** Opening PROVIDED INFORMATION block **

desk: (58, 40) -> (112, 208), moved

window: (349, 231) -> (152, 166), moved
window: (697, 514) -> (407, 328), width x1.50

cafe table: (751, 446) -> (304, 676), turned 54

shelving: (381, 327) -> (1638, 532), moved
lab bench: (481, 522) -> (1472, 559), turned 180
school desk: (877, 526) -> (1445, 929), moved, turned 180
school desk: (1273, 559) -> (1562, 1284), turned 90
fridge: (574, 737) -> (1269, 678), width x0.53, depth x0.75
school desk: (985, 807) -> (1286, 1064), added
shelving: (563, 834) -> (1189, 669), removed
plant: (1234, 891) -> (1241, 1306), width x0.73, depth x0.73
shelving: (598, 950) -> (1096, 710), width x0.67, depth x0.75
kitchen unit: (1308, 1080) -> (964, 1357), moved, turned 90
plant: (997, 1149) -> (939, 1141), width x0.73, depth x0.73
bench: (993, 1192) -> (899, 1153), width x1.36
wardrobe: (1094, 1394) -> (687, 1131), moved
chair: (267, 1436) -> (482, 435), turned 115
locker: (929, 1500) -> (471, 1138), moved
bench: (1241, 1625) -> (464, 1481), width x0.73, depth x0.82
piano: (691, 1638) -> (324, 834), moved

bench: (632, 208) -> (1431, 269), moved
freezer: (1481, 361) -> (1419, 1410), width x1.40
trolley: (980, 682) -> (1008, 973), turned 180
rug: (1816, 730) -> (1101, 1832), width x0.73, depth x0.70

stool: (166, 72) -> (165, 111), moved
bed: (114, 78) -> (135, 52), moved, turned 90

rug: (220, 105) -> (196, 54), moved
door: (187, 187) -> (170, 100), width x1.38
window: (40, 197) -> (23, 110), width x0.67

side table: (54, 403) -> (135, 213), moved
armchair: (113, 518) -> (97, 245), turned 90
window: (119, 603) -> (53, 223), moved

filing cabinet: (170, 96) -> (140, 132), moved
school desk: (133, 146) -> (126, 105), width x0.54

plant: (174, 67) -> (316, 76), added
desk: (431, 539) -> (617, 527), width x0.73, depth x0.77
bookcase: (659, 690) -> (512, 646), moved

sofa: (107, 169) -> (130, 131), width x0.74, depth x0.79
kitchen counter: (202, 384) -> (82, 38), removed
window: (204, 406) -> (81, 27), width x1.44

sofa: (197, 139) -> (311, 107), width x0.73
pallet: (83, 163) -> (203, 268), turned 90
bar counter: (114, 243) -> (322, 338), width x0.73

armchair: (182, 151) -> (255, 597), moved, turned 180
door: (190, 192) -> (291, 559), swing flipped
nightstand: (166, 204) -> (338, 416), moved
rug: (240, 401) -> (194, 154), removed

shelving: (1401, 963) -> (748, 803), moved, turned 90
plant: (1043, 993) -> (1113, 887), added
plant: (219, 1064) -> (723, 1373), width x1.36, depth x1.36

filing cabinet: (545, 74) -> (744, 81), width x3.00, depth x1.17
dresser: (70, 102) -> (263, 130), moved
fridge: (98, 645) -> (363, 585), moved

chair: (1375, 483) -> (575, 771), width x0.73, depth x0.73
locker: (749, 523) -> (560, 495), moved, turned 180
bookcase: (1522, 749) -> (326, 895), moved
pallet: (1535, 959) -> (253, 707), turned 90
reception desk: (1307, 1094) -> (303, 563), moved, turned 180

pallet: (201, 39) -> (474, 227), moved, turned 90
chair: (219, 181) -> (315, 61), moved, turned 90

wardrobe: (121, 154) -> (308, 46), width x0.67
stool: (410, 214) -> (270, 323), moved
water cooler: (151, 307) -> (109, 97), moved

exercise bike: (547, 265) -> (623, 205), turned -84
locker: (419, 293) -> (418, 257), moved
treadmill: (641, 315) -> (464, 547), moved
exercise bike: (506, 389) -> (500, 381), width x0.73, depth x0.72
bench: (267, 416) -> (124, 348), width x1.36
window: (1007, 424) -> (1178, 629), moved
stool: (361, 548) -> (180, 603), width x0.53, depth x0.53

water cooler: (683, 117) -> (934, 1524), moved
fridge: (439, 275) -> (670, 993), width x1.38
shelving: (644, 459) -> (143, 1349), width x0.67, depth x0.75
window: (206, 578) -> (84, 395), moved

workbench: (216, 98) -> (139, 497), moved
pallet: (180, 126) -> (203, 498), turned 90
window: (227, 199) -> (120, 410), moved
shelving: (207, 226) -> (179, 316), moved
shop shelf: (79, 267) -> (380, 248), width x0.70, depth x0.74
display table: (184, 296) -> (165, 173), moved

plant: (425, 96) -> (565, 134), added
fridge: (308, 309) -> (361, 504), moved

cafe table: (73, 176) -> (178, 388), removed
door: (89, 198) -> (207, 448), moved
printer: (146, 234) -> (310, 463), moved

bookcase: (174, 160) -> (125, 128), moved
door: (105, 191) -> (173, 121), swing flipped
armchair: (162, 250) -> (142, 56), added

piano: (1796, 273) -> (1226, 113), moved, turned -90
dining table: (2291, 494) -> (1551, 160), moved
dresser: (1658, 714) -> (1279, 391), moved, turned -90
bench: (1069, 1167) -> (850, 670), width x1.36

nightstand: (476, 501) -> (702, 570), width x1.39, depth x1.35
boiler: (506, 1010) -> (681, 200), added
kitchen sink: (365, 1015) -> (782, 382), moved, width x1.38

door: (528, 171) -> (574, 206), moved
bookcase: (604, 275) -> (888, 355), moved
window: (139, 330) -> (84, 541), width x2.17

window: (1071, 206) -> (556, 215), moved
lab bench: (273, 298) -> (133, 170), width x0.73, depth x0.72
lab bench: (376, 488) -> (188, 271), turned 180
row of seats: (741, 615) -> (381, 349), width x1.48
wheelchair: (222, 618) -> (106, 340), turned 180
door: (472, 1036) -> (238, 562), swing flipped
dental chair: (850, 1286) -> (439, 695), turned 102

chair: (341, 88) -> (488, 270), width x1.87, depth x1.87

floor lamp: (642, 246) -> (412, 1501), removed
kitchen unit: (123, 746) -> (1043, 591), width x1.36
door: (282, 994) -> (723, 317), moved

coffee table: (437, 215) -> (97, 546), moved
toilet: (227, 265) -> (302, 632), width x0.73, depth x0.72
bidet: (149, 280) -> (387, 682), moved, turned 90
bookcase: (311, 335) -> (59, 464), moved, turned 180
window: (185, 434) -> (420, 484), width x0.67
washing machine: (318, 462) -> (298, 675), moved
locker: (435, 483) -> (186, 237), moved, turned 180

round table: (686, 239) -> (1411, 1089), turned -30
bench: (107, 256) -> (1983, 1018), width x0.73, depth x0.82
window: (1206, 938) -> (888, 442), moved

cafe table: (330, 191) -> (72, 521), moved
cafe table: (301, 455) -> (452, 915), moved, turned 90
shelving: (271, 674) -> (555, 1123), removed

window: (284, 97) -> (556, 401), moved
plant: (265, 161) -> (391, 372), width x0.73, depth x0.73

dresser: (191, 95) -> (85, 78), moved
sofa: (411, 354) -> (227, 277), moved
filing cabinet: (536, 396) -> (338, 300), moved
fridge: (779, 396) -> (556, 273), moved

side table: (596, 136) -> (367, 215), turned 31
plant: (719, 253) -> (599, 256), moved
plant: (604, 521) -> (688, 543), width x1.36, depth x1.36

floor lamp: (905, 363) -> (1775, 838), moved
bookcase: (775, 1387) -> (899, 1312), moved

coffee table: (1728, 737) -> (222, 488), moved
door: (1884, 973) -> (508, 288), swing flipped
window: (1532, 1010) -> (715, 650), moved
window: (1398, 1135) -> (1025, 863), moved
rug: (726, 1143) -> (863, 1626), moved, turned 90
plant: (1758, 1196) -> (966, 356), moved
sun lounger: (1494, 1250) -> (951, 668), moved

** Closing PROVIDED INFORMATION block **

**PROBLEM DETAILS**
Whenever a line in the material above holds the string "locker", copy that line in full.

**EXERCISE SOLUTION**
locker: (929, 1500) -> (471, 1138), moved
locker: (749, 523) -> (560, 495), moved, turned 180
locker: (419, 293) -> (418, 257), moved
locker: (435, 483) -> (186, 237), moved, turned 180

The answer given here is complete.